Transcription, pictures excluded: write out the data below exactly.

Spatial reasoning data
Segment Open
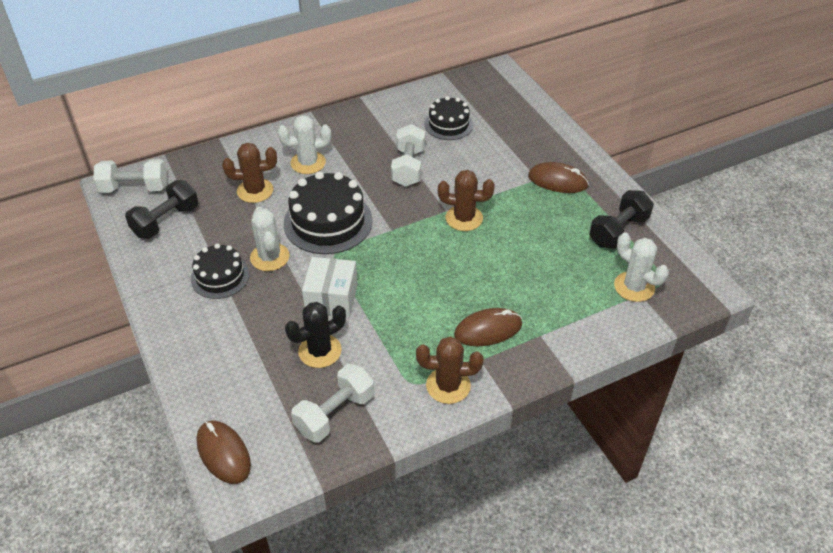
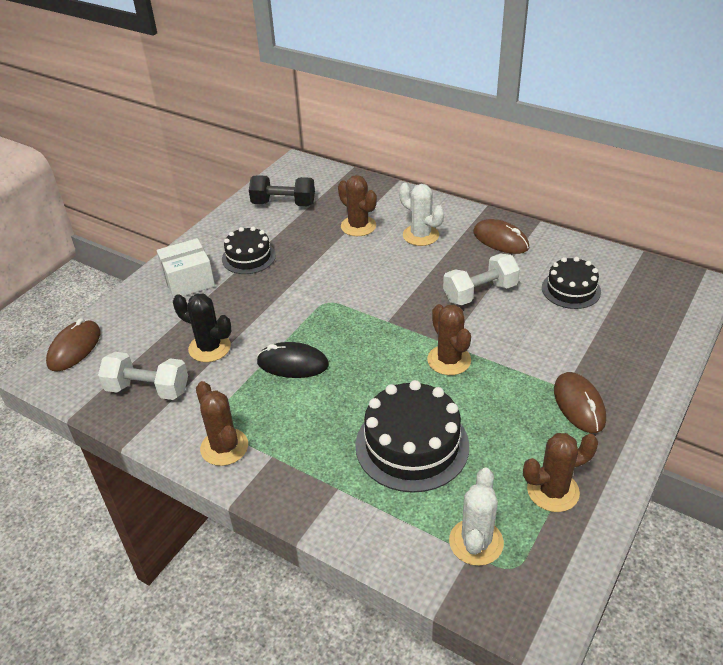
camera: 60 degrees right, 5 degrees down
white dumbbell [93,159,167,193] -> none
white cactus [250,207,290,271] -> none
black cake [284,171,373,254] -> black cake moved to [355,380,469,493]
white box [302,257,358,318] -> white box moved to [157,238,215,299]
brown mouse [454,308,522,346] -> brown mouse moved to [473,219,529,254]
black dumbbell [589,190,654,249] -> brown cactus [523,433,598,512]
none -> black mouse [256,342,329,378]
Segment Closed
Problem solution:
camera: 60 degrees right, 5 degrees down
white dumbbell [93,159,167,193] -> none
white cactus [250,207,290,271] -> none
black cake [284,171,373,254] -> black cake moved to [355,380,469,493]
white box [302,257,358,318] -> white box moved to [157,238,215,299]
brown mouse [454,308,522,346] -> brown mouse moved to [473,219,529,254]
black dumbbell [589,190,654,249] -> brown cactus [523,433,598,512]
none -> black mouse [256,342,329,378]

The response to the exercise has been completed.